Material provided:
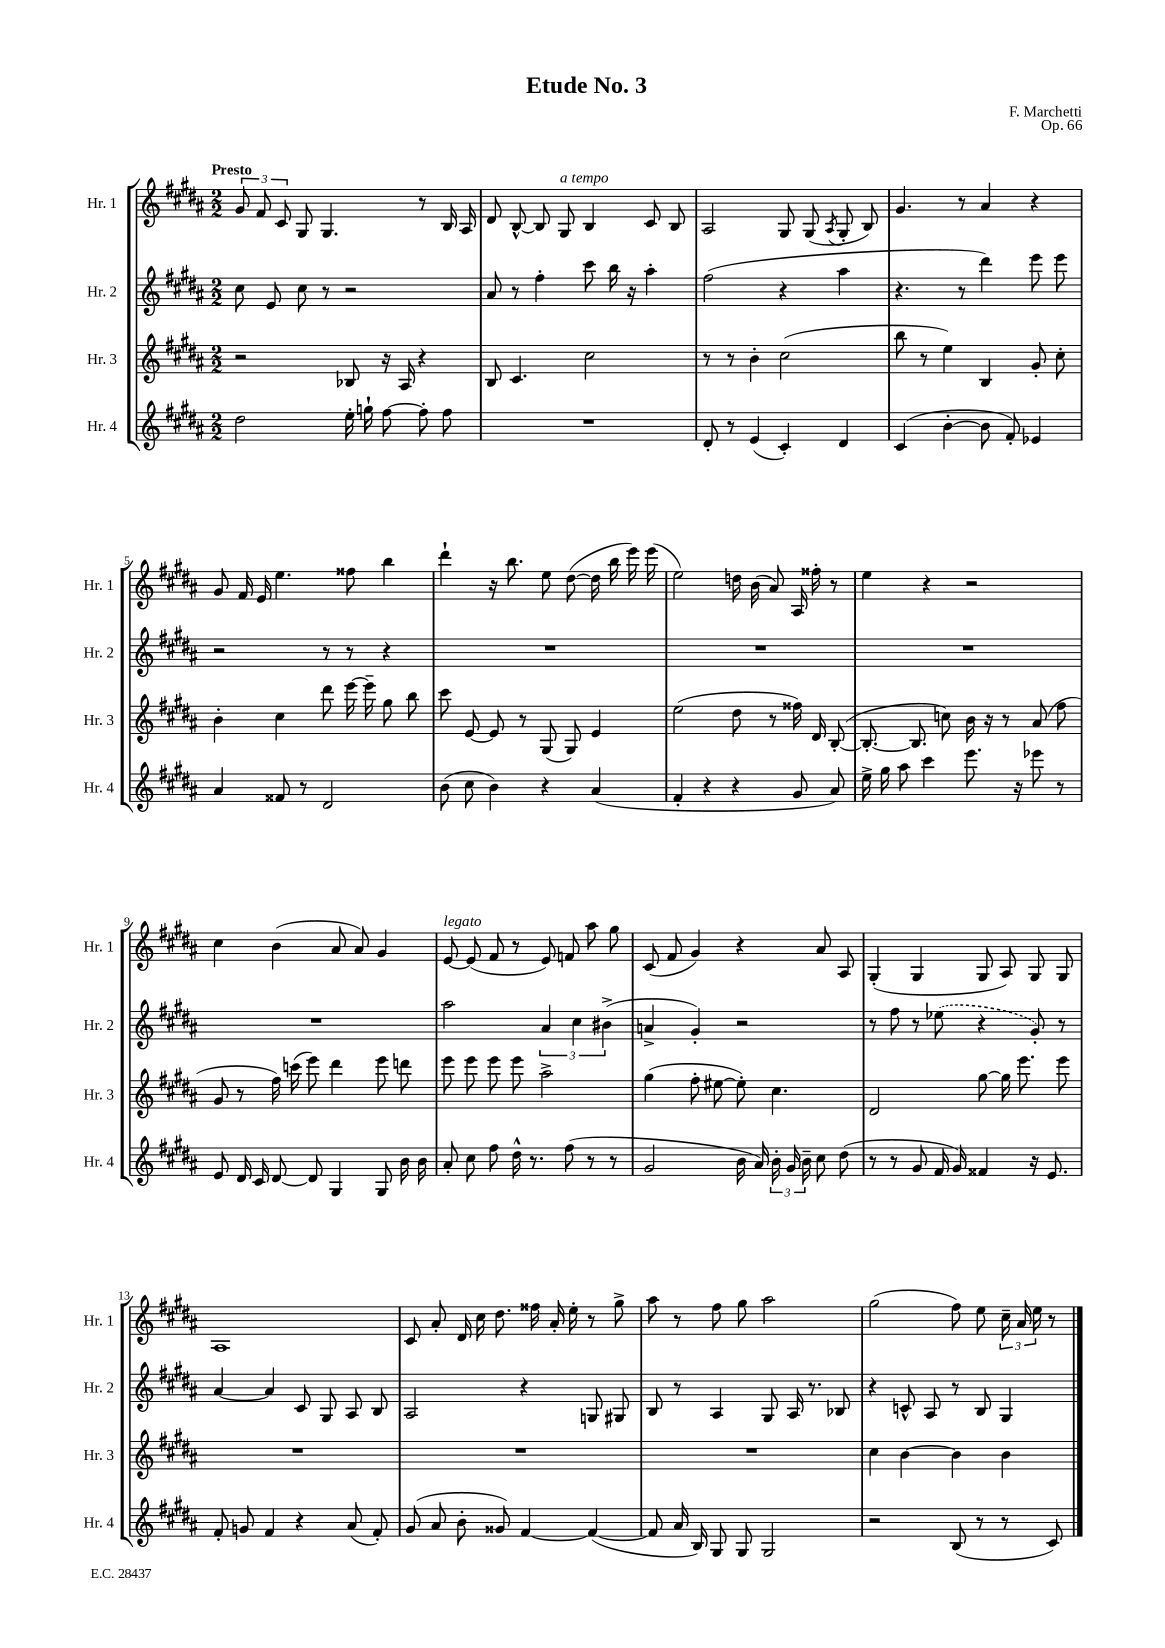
\header { title = "Etude No. 3" composer = "F. Marchetti" opus = "Op. 66" }
<<
\new StaffGroup <<
\new Staff = "s0" \with { instrumentName = "Hr. 1" shortInstrumentName = "Hr. 1" } {
    \clef treble \key b \major \numericTimeSignature \time 2/2 \tempo "Presto"
    \autoBeamOff \tuplet 3/2 { gis'8 fis'8 cis'8 } gis8 gis4. r8 b16 ais16 |
    dis'8 b8~-^ b8 gis8^\markup { \italic "a tempo" } b4 cis'8 b8 |
    ais2 gis8 gis8( \acciaccatura { ais8 } gis8-. b8) |
    gis'4. r8 ais'4 r4 |
    gis'8 fis'16 e'16 e''4. fisis''8 b''4 |
    dis'''4-! r16 b''8. e''8 dis''8~( dis''16 b''16 e'''16) e'''16( |
    e''2) d''16 b'16( ais'8) ais16 fisis''16-. r8 |
    e''4 r4 r2 |
    cis''4 b'4( ais'8 ais'8) gis'4 |
    e'8~^\markup { \italic "legato" } e'8( fis'8 r8 e'8) f'8 ais''8 gis''8 |
    cis'8( fis'8 gis'4) r4 ais'8 ais8 |
    gis4-.( gis4 gis8 ais8) gis8 gis8 |
    ais1 |
    cis'8 ais'8-. dis'16 cis''16 dis''8. fisis''16 ais'16-. e''16-. r8 gis''8-> |
    ais''8 r8 fis''8 gis''8 ais''2 |
    gis''2( fis''8) e''8 \tuplet 3/2 { cis''16-- ais'16 e''16 } r8 \bar "|." |
}
\new Staff = "s1" \with { instrumentName = "Hr. 2" shortInstrumentName = "Hr. 2" } {
    \clef treble \key b \major \numericTimeSignature \time 2/2
    \autoBeamOff cis''8 e'8 cis''8 r8 r2 |
    ais'8 r8 fis''4-. cis'''8 b''16 r16 ais''4-. |
    fis''2( r4 ais''4 |
    r4. r8 dis'''4) e'''8 e'''8 |
    r2 r8 r8 r4 |
    R1 |
    R1 |
    R1 |
    R1 |
    ais''2 \tuplet 3/2 { ais'4 cis''4 bis'4->( } |
    a'4-> gis'4-.) r2 |
    r8 fis''8 r8 \once \slurDashed ees''8( r4 gis'8-.) r8 |
    ais'4~ ais'4 cis'8 gis8 ais8 b8 |
    ais2 r4 g8 gis8 |
    b8 r8 ais4 gis8 ais16 r8. bes8 |
    r4 c'8-^ ais8 r8 b8 gis4 \bar "|." |
}
\new Staff = "s2" \with { instrumentName = "Hr. 3" shortInstrumentName = "Hr. 3" } {
    \clef treble \key b \major \numericTimeSignature \time 2/2
    \autoBeamOff r2 bes8 r16 ais16 r4 |
    b8 cis'4. cis''2 |
    r8 r8 b'4-. cis''2( |
    b''8 r8 e''4) b4 gis'8-. cis''8-. |
    b'4-. cis''4 dis'''8 e'''16~ e'''16-- gis''8 b''8 |
    cis'''8 e'8~ e'8 r8 gis8( gis8) e'4 |
    e''2( dis''8 r8 fisis''16) dis'16 b8~-.( |
    b8.~-. b8. c''8) b'16 r16 r8 ais'8( fis''8 |
    gis'8 r8 fis''16) c'''16( e'''8) dis'''4 e'''8 d'''8 |
    e'''8 e'''8 e'''8 e'''8 ais''2-> |
    gis''4( fis''8-. eis''8~ eis''8-.) cis''4. |
    dis'2 gis''8~ gis''16 e'''8. e'''8 |
    R1 |
    R1 |
    R1 |
    cis''4 b'4~ b'4 b'4 \bar "|." |
}
\new Staff = "s3" \with { instrumentName = "Hr. 4" shortInstrumentName = "Hr. 4" } {
    \clef treble \key b \major \numericTimeSignature \time 2/2
    \autoBeamOff dis''2 e''16-. g''16-! fis''8~ fis''8-. fis''8 |
    R1 |
    dis'8-. r8 e'4( cis'4-.) dis'4 |
    cis'4( b'4~-. b'8 fis'8-.) ees'4 |
    ais'4 fisis'8 r8 dis'2 |
    b'8( cis''8 b'4) r4 ais'4( |
    fis'4-. r4 r4 gis'8 ais'8) |
    e''16-> gis''16 ais''8 cis'''4 e'''8. r16 ees'''8 r8 |
    e'8 dis'16 cis'16 dis'8~ dis'8 gis4 gis8 b'16 b'16 |
    ais'8-. cis''8 fis''8 dis''16-^ r8. fis''8( r8 r8 |
    gis'2 b'16 ais'16) \tuplet 3/2 { b'16-. gis'16 b'16-- } cis''8 dis''8( |
    r8 r8 gis'8 fis'16 gis'16) fisis'4 r16 e'8. |
    fis'8-. g'8 fis'4 r4 ais'8( fis'8-.) |
    gis'8( ais'8 b'8-. gisis'8) fis'4~ fis'4~( |
    fis'8 ais'16 b16) gis8 gis8 gis2 |
    r2 b8( r8 r8 cis'8) \bar "|." |
}
>>
>>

Short problem:
Copy out the notation text from every record above without any changes, and leave the pictures out of your answer.

Result of this exercise:
\header { title = "Etude No. 3" composer = "F. Marchetti" opus = "Op. 66" }
<<
\new StaffGroup <<
\new Staff = "s0" \with { instrumentName = "Hr. 1" shortInstrumentName = "Hr. 1" } {
    \clef treble \key b \major \numericTimeSignature \time 2/2 \tempo "Presto"
    \autoBeamOff \tuplet 3/2 { gis'8 fis'8 cis'8 } gis8 gis4. r8 b16 ais16 |
    dis'8 b8~-^ b8 gis8^\markup { \italic "a tempo" } b4 cis'8 b8 |
    ais2 gis8 gis8( \acciaccatura { ais8 } gis8-. b8) |
    gis'4. r8 ais'4 r4 |
    gis'8 fis'16 e'16 e''4. fisis''8 b''4 |
    dis'''4-! r16 b''8. e''8 dis''8~( dis''16 b''16 e'''16) e'''16( |
    e''2) d''16 b'16( ais'8) ais16 fisis''16-. r8 |
    e''4 r4 r2 |
    cis''4 b'4( ais'8 ais'8) gis'4 |
    e'8~^\markup { \italic "legato" } e'8( fis'8 r8 e'8) f'8 ais''8 gis''8 |
    cis'8( fis'8 gis'4) r4 ais'8 ais8 |
    gis4-.( gis4 gis8 ais8) gis8 gis8 |
    ais1 |
    cis'8 ais'8-. dis'16 cis''16 dis''8. fisis''16 ais'16-. e''16-. r8 gis''8-> |
    ais''8 r8 fis''8 gis''8 ais''2 |
    gis''2( fis''8) e''8 \tuplet 3/2 { cis''16-- ais'16 e''16 } r8 \bar "|." |
}
\new Staff = "s1" \with { instrumentName = "Hr. 2" shortInstrumentName = "Hr. 2" } {
    \clef treble \key b \major \numericTimeSignature \time 2/2
    \autoBeamOff cis''8 e'8 cis''8 r8 r2 |
    ais'8 r8 fis''4-. cis'''8 b''16 r16 ais''4-. |
    fis''2( r4 ais''4 |
    r4. r8 dis'''4) e'''8 e'''8 |
    r2 r8 r8 r4 |
    R1 |
    R1 |
    R1 |
    R1 |
    ais''2 \tuplet 3/2 { ais'4 cis''4 bis'4->( } |
    a'4-> gis'4-.) r2 |
    r8 fis''8 r8 \once \slurDashed ees''8( r4 gis'8-.) r8 |
    ais'4~ ais'4 cis'8 gis8 ais8 b8 |
    ais2 r4 g8 gis8 |
    b8 r8 ais4 gis8 ais16 r8. bes8 |
    r4 c'8-^ ais8 r8 b8 gis4 \bar "|." |
}
\new Staff = "s2" \with { instrumentName = "Hr. 3" shortInstrumentName = "Hr. 3" } {
    \clef treble \key b \major \numericTimeSignature \time 2/2
    \autoBeamOff r2 bes8 r16 ais16 r4 |
    b8 cis'4. cis''2 |
    r8 r8 b'4-. cis''2( |
    b''8 r8 e''4) b4 gis'8-. cis''8-. |
    b'4-. cis''4 dis'''8 e'''16~ e'''16-- gis''8 b''8 |
    cis'''8 e'8~ e'8 r8 gis8( gis8) e'4 |
    e''2( dis''8 r8 fisis''16) dis'16 b8~-.( |
    b8.~-. b8. c''8) b'16 r16 r8 ais'8( fis''8 |
    gis'8 r8 fis''16) c'''16( e'''8) dis'''4 e'''8 d'''8 |
    e'''8 e'''8 e'''8 e'''8 ais''2-> |
    gis''4( fis''8-. eis''8~ eis''8-.) cis''4. |
    dis'2 gis''8~ gis''16 e'''8. e'''8 |
    R1 |
    R1 |
    R1 |
    cis''4 b'4~ b'4 b'4 \bar "|." |
}
\new Staff = "s3" \with { instrumentName = "Hr. 4" shortInstrumentName = "Hr. 4" } {
    \clef treble \key b \major \numericTimeSignature \time 2/2
    \autoBeamOff dis''2 e''16-. g''16-! fis''8~ fis''8-. fis''8 |
    R1 |
    dis'8-. r8 e'4( cis'4-.) dis'4 |
    cis'4( b'4~-. b'8 fis'8-.) ees'4 |
    ais'4 fisis'8 r8 dis'2 |
    b'8( cis''8 b'4) r4 ais'4( |
    fis'4-. r4 r4 gis'8 ais'8) |
    e''16-> gis''16 ais''8 cis'''4 e'''8. r16 ees'''8 r8 |
    e'8 dis'16 cis'16 dis'8~ dis'8 gis4 gis8 b'16 b'16 |
    ais'8-. cis''8 fis''8 dis''16-^ r8. fis''8( r8 r8 |
    gis'2 b'16 ais'16) \tuplet 3/2 { b'16-. gis'16 b'16-- } cis''8 dis''8( |
    r8 r8 gis'8 fis'16 gis'16) fisis'4 r16 e'8. |
    fis'8-. g'8 fis'4 r4 ais'8( fis'8-.) |
    gis'8( ais'8 b'8-. gisis'8) fis'4~ fis'4~( |
    fis'8 ais'16 b16) gis8 gis8 gis2 |
    r2 b8( r8 r8 cis'8) \bar "|." |
}
>>
>>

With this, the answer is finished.